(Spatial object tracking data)
▬▬▬
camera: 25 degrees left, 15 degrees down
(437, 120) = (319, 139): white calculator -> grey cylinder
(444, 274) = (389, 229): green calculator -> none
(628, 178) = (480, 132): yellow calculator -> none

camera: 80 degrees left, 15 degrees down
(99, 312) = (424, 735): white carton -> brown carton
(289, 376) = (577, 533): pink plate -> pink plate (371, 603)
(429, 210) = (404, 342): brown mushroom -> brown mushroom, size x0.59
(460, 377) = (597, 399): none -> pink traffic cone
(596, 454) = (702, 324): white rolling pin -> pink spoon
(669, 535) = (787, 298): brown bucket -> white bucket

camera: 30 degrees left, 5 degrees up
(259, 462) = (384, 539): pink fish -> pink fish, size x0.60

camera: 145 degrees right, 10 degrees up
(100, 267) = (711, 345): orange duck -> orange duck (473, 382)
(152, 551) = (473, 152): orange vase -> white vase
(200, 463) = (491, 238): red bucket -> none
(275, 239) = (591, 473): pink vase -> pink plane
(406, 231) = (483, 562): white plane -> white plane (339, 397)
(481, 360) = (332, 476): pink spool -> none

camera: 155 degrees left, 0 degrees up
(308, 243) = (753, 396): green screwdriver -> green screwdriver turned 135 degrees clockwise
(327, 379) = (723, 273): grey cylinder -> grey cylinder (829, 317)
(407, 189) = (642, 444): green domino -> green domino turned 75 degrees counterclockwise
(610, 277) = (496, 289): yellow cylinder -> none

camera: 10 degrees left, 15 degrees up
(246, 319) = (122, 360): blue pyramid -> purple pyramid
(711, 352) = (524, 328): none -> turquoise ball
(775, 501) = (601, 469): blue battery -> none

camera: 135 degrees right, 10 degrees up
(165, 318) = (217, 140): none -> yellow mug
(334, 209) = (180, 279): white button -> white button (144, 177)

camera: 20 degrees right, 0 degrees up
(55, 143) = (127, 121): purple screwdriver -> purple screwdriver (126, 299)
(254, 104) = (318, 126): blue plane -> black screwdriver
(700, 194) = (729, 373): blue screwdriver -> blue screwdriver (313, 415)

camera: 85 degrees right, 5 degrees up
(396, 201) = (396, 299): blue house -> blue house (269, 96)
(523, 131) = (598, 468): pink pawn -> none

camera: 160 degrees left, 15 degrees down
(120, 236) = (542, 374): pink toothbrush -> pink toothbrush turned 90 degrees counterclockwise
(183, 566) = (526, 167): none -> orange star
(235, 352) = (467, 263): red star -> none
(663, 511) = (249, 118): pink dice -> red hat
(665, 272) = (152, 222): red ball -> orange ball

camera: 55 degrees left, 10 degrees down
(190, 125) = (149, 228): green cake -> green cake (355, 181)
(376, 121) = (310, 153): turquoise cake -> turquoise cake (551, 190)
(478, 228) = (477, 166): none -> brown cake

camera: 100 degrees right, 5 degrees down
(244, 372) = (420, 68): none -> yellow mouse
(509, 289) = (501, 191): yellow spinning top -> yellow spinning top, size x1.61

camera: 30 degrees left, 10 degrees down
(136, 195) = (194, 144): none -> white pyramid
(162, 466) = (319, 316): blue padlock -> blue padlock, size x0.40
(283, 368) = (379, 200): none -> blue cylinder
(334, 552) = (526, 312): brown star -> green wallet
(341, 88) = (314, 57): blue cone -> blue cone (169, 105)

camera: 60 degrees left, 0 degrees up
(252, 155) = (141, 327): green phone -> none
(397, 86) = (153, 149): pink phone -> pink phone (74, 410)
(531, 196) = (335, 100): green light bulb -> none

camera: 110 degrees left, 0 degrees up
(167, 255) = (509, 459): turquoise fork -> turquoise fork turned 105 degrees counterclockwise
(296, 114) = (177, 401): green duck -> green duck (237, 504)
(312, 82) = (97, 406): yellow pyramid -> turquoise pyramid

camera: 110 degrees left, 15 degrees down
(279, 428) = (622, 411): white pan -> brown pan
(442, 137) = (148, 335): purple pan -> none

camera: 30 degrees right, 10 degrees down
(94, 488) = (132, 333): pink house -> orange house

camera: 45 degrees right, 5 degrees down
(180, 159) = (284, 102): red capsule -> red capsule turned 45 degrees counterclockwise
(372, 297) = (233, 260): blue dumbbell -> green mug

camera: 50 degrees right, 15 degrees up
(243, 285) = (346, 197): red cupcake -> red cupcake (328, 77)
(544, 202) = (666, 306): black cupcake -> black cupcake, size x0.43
▬▬▬
Exercise instructions: Would you please give all of the entries above once more, exactly as they are?

Reply:
camera: 25 degrees left, 15 degrees down
(437, 120) = (319, 139): white calculator -> grey cylinder
(444, 274) = (389, 229): green calculator -> none
(628, 178) = (480, 132): yellow calculator -> none

camera: 80 degrees left, 15 degrees down
(99, 312) = (424, 735): white carton -> brown carton
(289, 376) = (577, 533): pink plate -> pink plate (371, 603)
(429, 210) = (404, 342): brown mushroom -> brown mushroom, size x0.59
(460, 377) = (597, 399): none -> pink traffic cone
(596, 454) = (702, 324): white rolling pin -> pink spoon
(669, 535) = (787, 298): brown bucket -> white bucket

camera: 30 degrees left, 5 degrees up
(259, 462) = (384, 539): pink fish -> pink fish, size x0.60

camera: 145 degrees right, 10 degrees up
(100, 267) = (711, 345): orange duck -> orange duck (473, 382)
(152, 551) = (473, 152): orange vase -> white vase
(200, 463) = (491, 238): red bucket -> none
(275, 239) = (591, 473): pink vase -> pink plane
(406, 231) = (483, 562): white plane -> white plane (339, 397)
(481, 360) = (332, 476): pink spool -> none

camera: 155 degrees left, 0 degrees up
(308, 243) = (753, 396): green screwdriver -> green screwdriver turned 135 degrees clockwise
(327, 379) = (723, 273): grey cylinder -> grey cylinder (829, 317)
(407, 189) = (642, 444): green domino -> green domino turned 75 degrees counterclockwise
(610, 277) = (496, 289): yellow cylinder -> none

camera: 10 degrees left, 15 degrees up
(246, 319) = (122, 360): blue pyramid -> purple pyramid
(711, 352) = (524, 328): none -> turquoise ball
(775, 501) = (601, 469): blue battery -> none

camera: 135 degrees right, 10 degrees up
(165, 318) = (217, 140): none -> yellow mug
(334, 209) = (180, 279): white button -> white button (144, 177)

camera: 20 degrees right, 0 degrees up
(55, 143) = (127, 121): purple screwdriver -> purple screwdriver (126, 299)
(254, 104) = (318, 126): blue plane -> black screwdriver
(700, 194) = (729, 373): blue screwdriver -> blue screwdriver (313, 415)

camera: 85 degrees right, 5 degrees up
(396, 201) = (396, 299): blue house -> blue house (269, 96)
(523, 131) = (598, 468): pink pawn -> none

camera: 160 degrees left, 15 degrees down
(120, 236) = (542, 374): pink toothbrush -> pink toothbrush turned 90 degrees counterclockwise
(183, 566) = (526, 167): none -> orange star
(235, 352) = (467, 263): red star -> none
(663, 511) = (249, 118): pink dice -> red hat
(665, 272) = (152, 222): red ball -> orange ball

camera: 55 degrees left, 10 degrees down
(190, 125) = (149, 228): green cake -> green cake (355, 181)
(376, 121) = (310, 153): turquoise cake -> turquoise cake (551, 190)
(478, 228) = (477, 166): none -> brown cake

camera: 100 degrees right, 5 degrees down
(244, 372) = (420, 68): none -> yellow mouse
(509, 289) = (501, 191): yellow spinning top -> yellow spinning top, size x1.61

camera: 30 degrees left, 10 degrees down
(136, 195) = (194, 144): none -> white pyramid
(162, 466) = (319, 316): blue padlock -> blue padlock, size x0.40
(283, 368) = (379, 200): none -> blue cylinder
(334, 552) = (526, 312): brown star -> green wallet
(341, 88) = (314, 57): blue cone -> blue cone (169, 105)

camera: 60 degrees left, 0 degrees up
(252, 155) = (141, 327): green phone -> none
(397, 86) = (153, 149): pink phone -> pink phone (74, 410)
(531, 196) = (335, 100): green light bulb -> none

camera: 110 degrees left, 0 degrees up
(167, 255) = (509, 459): turquoise fork -> turquoise fork turned 105 degrees counterclockwise
(296, 114) = (177, 401): green duck -> green duck (237, 504)
(312, 82) = (97, 406): yellow pyramid -> turquoise pyramid

camera: 110 degrees left, 15 degrees down
(279, 428) = (622, 411): white pan -> brown pan
(442, 137) = (148, 335): purple pan -> none

camera: 30 degrees right, 10 degrees down
(94, 488) = (132, 333): pink house -> orange house

camera: 45 degrees right, 5 degrees down
(180, 159) = (284, 102): red capsule -> red capsule turned 45 degrees counterclockwise
(372, 297) = (233, 260): blue dumbbell -> green mug

camera: 50 degrees right, 15 degrees up
(243, 285) = (346, 197): red cupcake -> red cupcake (328, 77)
(544, 202) = (666, 306): black cupcake -> black cupcake, size x0.43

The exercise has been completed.